Which lines of the data below contain the string "time"? Copy out each of them, and treat uppercase and lowercase letters as different.

INPUT DATA start

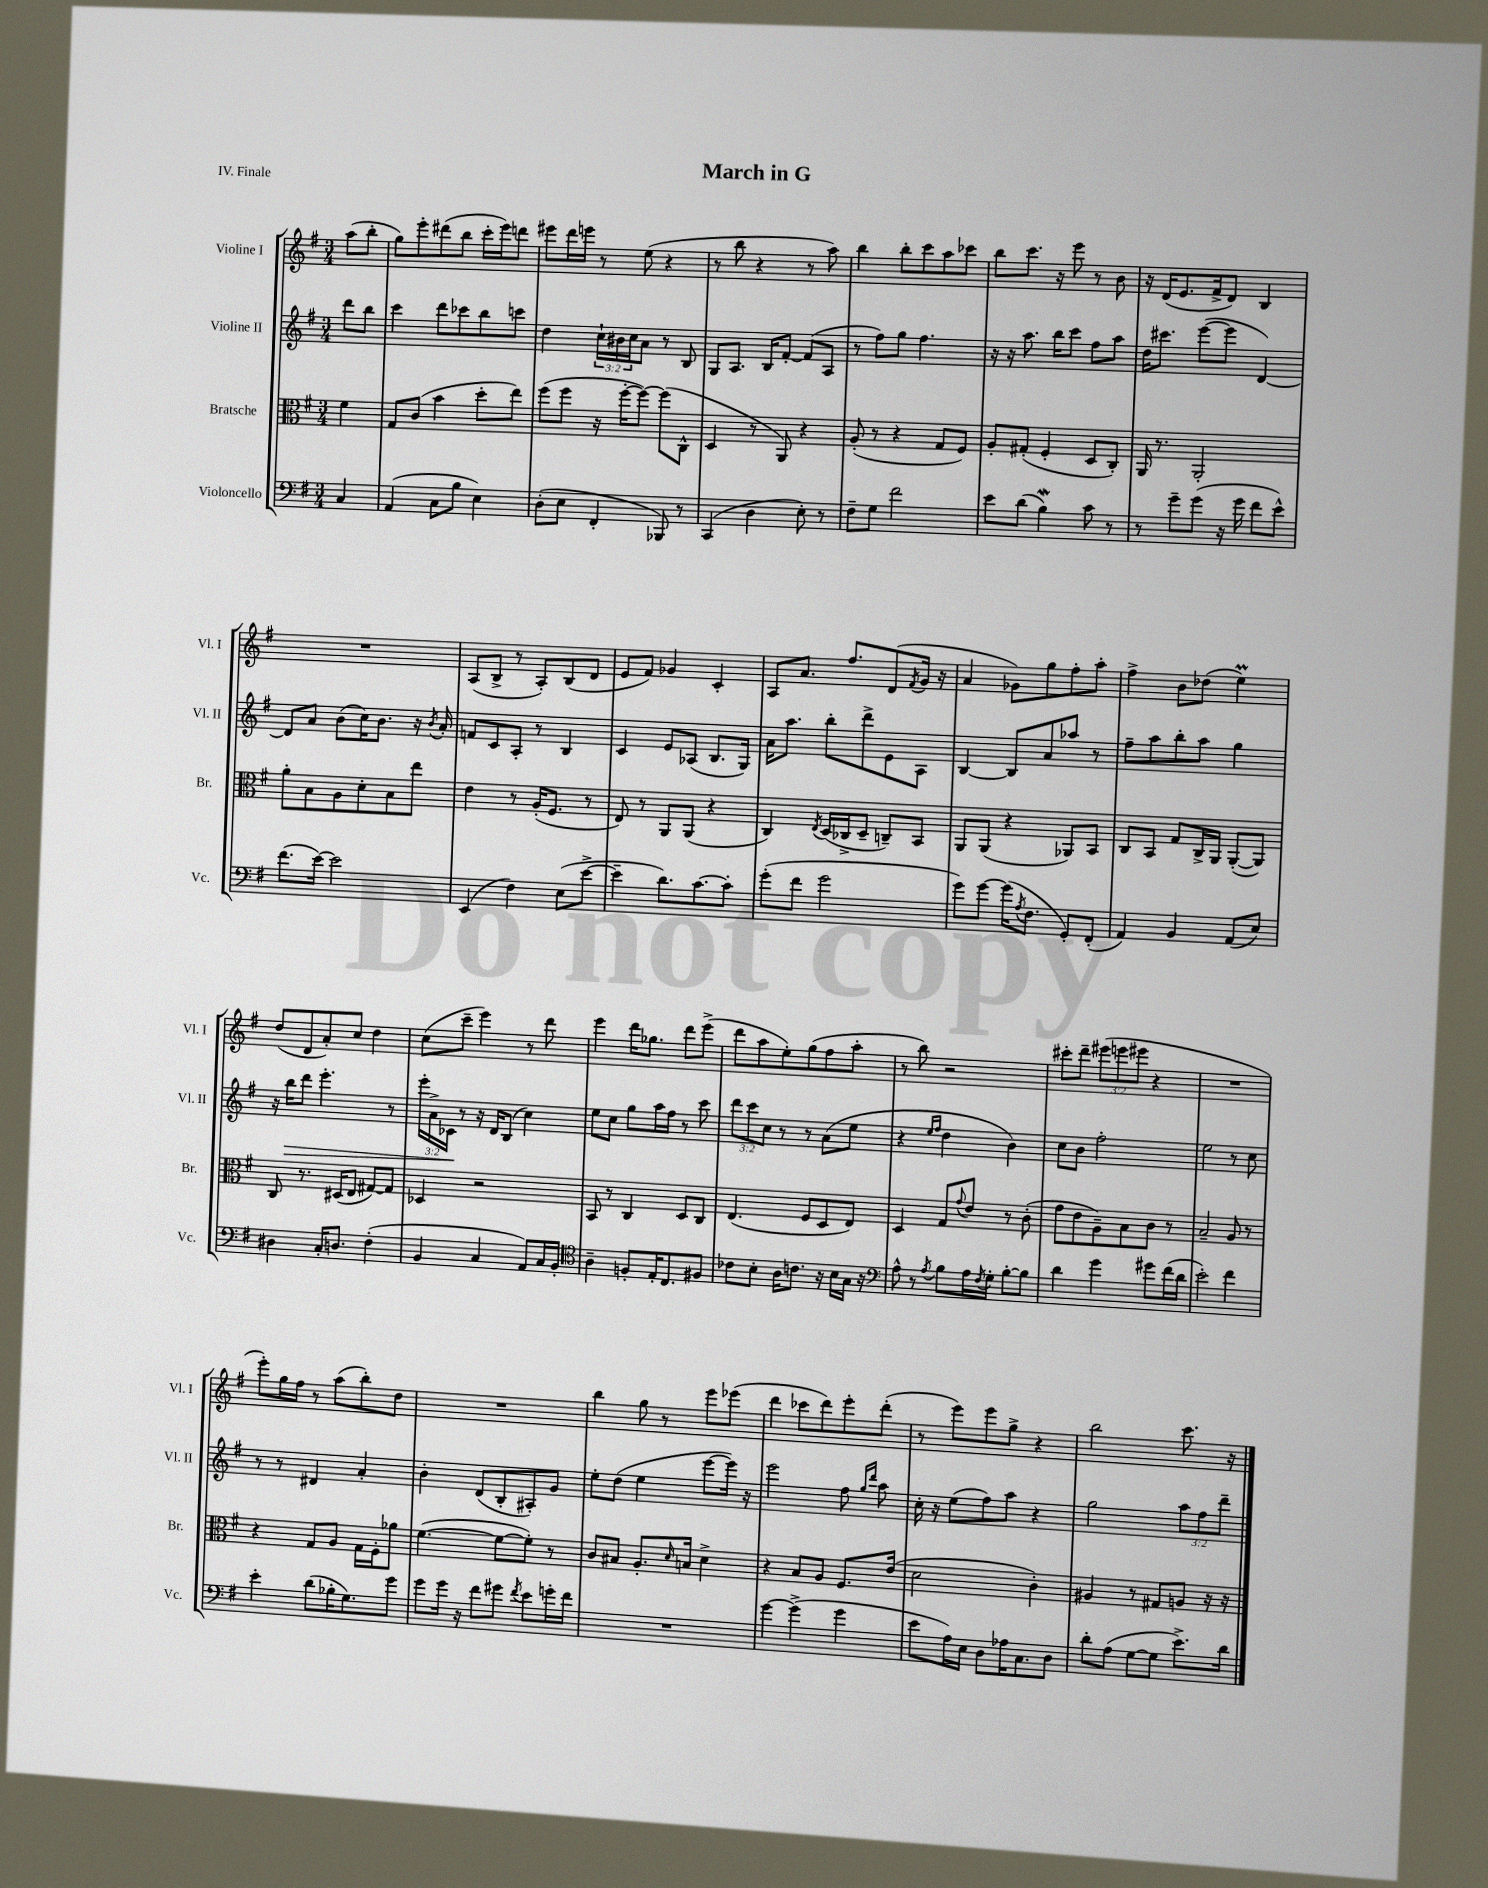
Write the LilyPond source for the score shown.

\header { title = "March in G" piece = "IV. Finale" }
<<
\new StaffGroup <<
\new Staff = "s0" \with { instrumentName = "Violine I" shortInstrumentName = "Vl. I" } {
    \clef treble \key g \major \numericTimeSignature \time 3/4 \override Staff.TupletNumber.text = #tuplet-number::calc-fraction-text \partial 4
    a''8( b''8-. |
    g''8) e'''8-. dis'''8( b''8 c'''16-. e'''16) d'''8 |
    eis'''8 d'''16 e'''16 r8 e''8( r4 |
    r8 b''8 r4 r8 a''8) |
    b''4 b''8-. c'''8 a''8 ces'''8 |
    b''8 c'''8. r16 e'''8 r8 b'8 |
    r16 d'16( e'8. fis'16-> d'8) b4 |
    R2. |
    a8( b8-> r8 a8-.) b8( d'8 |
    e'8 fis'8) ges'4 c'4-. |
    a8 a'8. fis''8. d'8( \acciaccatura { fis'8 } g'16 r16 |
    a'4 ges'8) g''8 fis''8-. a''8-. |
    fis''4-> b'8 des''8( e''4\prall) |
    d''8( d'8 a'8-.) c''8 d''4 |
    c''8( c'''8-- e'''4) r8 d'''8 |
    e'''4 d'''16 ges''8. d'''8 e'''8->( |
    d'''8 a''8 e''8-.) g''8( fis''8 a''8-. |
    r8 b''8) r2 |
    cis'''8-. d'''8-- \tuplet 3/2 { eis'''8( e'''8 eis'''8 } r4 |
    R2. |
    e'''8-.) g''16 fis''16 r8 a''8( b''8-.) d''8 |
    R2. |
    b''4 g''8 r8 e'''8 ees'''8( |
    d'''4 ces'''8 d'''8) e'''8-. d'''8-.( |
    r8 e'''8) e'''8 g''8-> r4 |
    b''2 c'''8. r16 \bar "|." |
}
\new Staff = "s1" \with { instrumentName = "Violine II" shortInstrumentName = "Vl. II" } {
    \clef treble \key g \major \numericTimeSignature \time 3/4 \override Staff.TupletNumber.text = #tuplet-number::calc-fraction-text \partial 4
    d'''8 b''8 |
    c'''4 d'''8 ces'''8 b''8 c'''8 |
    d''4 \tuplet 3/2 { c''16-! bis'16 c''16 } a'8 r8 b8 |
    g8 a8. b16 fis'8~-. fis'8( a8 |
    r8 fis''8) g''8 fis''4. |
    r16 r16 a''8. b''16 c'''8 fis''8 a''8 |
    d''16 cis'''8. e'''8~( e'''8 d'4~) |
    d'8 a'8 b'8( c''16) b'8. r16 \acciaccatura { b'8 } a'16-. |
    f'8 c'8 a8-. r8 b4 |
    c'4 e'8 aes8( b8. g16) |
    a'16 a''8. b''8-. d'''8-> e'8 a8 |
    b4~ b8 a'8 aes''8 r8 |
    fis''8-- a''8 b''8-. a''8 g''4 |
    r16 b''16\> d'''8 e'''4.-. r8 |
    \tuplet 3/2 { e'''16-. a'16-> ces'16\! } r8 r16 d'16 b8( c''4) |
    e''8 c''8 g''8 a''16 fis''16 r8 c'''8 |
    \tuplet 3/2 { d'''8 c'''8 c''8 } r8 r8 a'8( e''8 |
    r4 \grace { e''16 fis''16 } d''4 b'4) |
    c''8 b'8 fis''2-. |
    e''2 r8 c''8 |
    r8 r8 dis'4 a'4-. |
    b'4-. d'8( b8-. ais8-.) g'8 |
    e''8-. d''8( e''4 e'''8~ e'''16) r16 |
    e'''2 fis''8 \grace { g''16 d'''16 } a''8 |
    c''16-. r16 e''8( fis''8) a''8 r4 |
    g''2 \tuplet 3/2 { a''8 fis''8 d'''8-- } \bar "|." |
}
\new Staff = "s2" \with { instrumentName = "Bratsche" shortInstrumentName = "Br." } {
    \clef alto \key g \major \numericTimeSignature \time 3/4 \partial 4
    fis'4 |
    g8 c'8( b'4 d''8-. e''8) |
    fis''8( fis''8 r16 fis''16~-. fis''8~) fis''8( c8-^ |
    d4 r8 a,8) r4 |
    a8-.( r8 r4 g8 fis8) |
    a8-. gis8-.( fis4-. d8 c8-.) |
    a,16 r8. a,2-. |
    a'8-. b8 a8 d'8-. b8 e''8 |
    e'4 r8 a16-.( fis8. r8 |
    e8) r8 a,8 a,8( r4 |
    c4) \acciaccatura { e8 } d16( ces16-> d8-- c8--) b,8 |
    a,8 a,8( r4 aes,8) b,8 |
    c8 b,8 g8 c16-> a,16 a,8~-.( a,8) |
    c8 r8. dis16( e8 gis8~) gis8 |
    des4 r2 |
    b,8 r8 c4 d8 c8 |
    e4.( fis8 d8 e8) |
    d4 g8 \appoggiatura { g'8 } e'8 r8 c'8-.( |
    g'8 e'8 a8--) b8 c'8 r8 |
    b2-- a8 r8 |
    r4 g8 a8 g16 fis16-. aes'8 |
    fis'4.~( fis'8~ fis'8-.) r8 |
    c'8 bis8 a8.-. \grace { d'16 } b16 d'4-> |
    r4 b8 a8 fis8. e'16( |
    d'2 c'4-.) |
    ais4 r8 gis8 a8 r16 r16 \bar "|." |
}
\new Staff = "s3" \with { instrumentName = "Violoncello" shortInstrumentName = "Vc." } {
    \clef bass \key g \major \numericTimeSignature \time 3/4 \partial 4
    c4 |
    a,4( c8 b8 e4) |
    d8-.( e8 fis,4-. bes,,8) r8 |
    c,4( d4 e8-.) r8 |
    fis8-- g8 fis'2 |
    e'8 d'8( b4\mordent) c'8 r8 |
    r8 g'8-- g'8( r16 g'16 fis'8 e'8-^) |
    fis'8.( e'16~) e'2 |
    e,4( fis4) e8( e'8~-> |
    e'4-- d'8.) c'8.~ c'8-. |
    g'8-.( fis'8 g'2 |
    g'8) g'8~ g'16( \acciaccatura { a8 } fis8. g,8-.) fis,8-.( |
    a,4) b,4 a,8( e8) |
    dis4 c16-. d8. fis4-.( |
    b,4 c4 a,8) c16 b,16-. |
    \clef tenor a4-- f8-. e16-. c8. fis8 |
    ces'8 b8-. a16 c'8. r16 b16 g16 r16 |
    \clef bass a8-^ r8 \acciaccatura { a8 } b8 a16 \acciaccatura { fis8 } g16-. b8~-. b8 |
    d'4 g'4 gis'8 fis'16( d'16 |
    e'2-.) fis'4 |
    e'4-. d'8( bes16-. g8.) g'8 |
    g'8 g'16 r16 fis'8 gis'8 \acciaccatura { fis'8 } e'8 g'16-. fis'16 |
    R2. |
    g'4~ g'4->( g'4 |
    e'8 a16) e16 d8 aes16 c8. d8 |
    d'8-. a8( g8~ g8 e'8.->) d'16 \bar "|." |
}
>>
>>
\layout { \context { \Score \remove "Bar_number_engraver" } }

INPUT DATA end

** FULL OUTPUT **
    \clef treble \key g \major \numericTimeSignature \time 3/4 \override Staff.TupletNumber.text = #tuplet-number::calc-fraction-text \partial 4
    \clef treble \key g \major \numericTimeSignature \time 3/4 \override Staff.TupletNumber.text = #tuplet-number::calc-fraction-text \partial 4
    \clef alto \key g \major \numericTimeSignature \time 3/4 \partial 4
    \clef bass \key g \major \numericTimeSignature \time 3/4 \partial 4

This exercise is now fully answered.